• Aim of the exercise: Copy every line of the records below character for character, omitting the picture lines.

** start Data for processing **

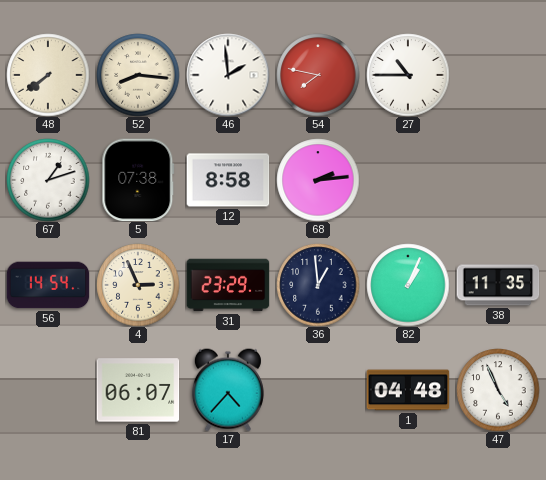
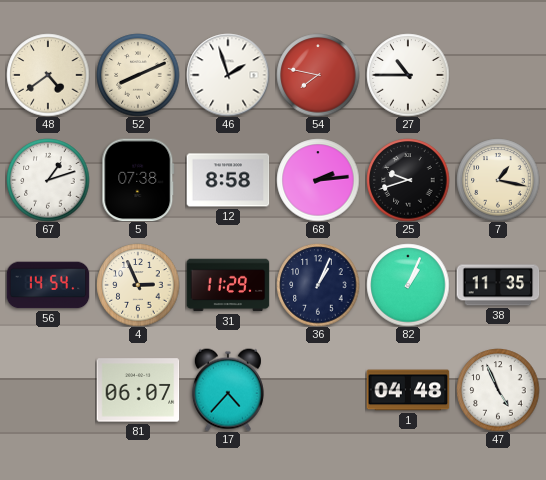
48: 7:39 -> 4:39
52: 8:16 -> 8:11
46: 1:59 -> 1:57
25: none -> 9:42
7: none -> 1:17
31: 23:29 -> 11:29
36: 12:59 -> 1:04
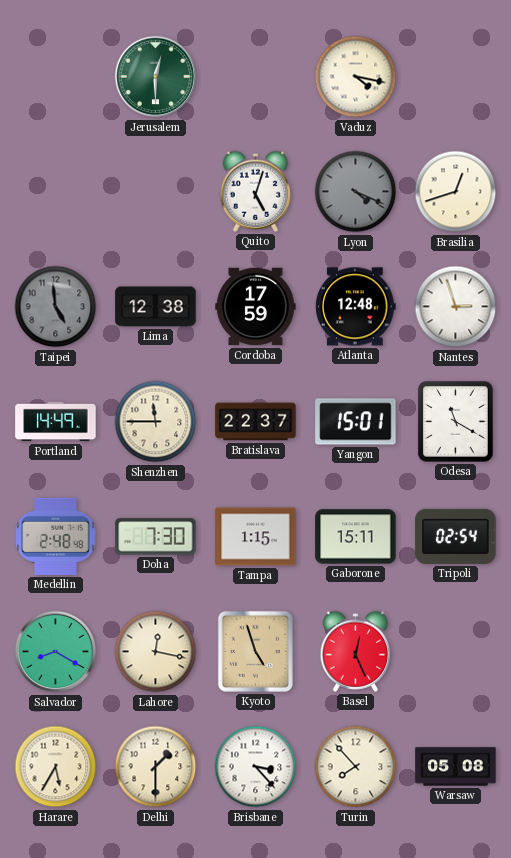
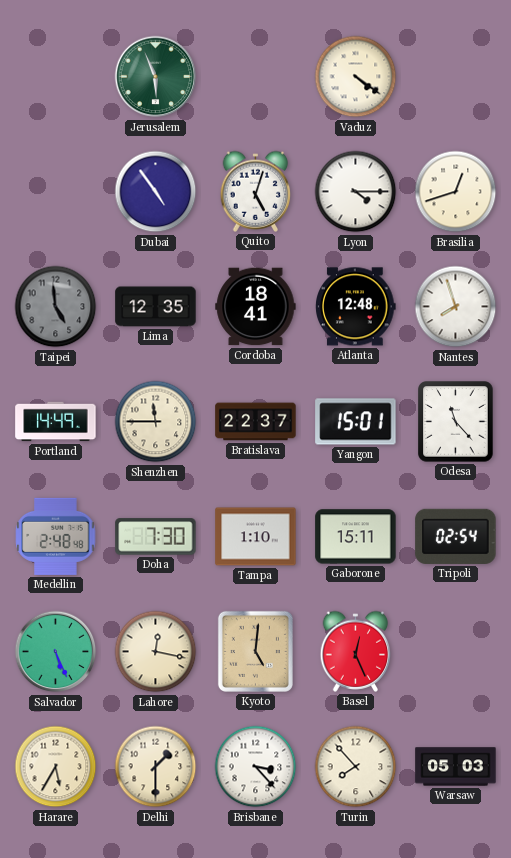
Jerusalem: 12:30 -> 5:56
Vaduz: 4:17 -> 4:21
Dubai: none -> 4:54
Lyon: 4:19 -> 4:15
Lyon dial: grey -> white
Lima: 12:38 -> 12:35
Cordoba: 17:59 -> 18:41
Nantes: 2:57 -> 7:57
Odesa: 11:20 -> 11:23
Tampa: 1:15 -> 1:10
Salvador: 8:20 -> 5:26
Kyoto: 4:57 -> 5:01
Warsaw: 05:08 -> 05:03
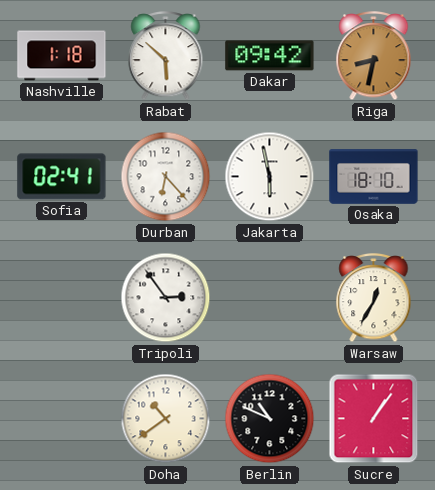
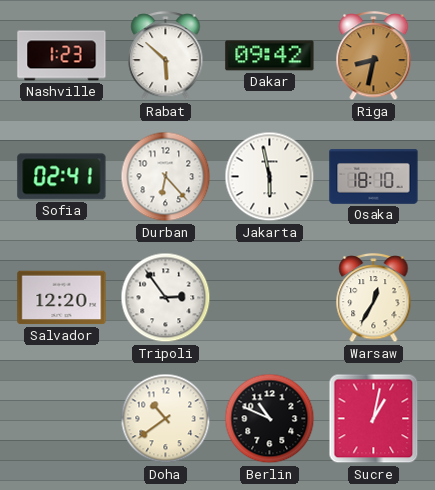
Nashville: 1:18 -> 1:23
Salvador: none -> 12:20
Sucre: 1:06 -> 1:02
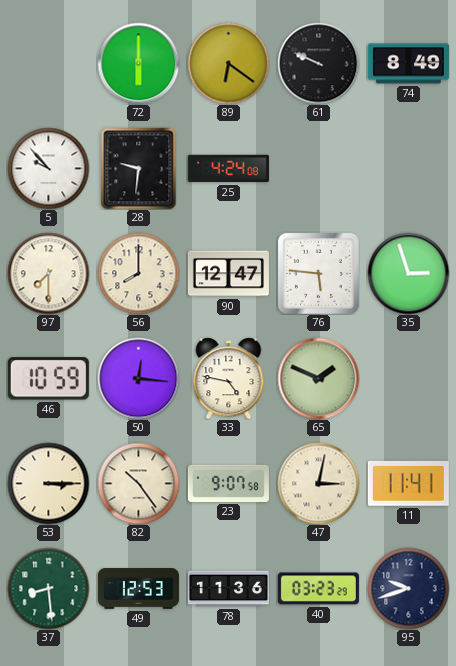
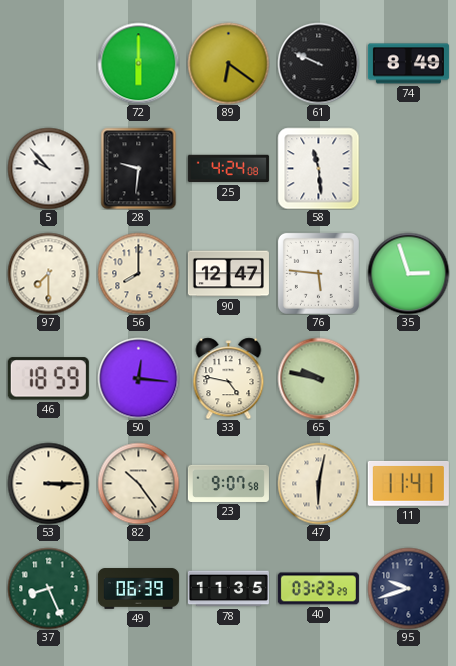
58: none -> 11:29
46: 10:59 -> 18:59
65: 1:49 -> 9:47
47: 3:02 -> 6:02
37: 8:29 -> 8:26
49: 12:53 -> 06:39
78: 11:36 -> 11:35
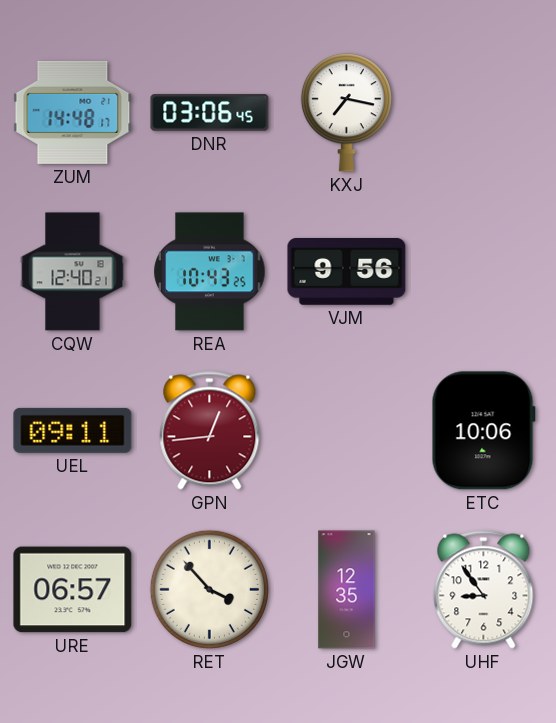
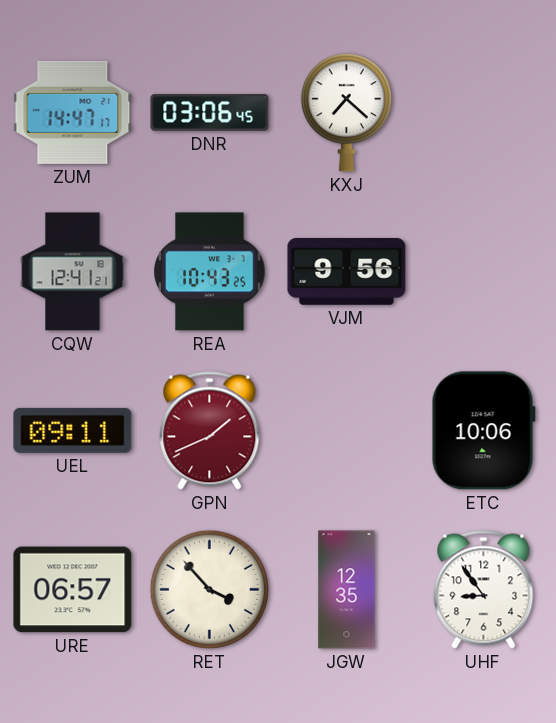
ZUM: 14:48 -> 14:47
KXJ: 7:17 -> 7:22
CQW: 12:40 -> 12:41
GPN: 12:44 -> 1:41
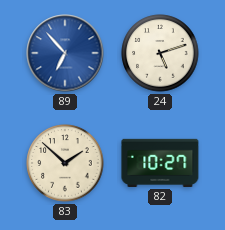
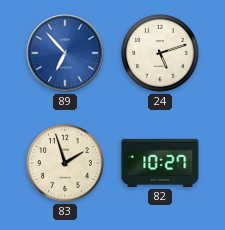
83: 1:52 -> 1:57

** end Data for processing **

• Problem solution:
48: 7:39 -> 4:39
52: 8:16 -> 8:11
46: 1:59 -> 1:57
25: none -> 9:42
7: none -> 1:17
31: 23:29 -> 11:29
36: 12:59 -> 1:04
Jerusalem: 12:30 -> 5:56
Vaduz: 4:17 -> 4:21
Dubai: none -> 4:54
Lyon: 4:19 -> 4:15
Lyon dial: grey -> white
Lima: 12:38 -> 12:35
Cordoba: 17:59 -> 18:41
Nantes: 2:57 -> 7:57
Odesa: 11:20 -> 11:23
Tampa: 1:15 -> 1:10
Salvador: 8:20 -> 5:26
Kyoto: 4:57 -> 5:01
Warsaw: 05:08 -> 05:03
Nashville: 1:18 -> 1:23
Salvador: none -> 12:20
Sucre: 1:06 -> 1:02
58: none -> 11:29
46: 10:59 -> 18:59
65: 1:49 -> 9:47
47: 3:02 -> 6:02
37: 8:29 -> 8:26
49: 12:53 -> 06:39
78: 11:36 -> 11:35
ZUM: 14:48 -> 14:47
KXJ: 7:17 -> 7:22
CQW: 12:40 -> 12:41
GPN: 12:44 -> 1:41
83: 1:52 -> 1:57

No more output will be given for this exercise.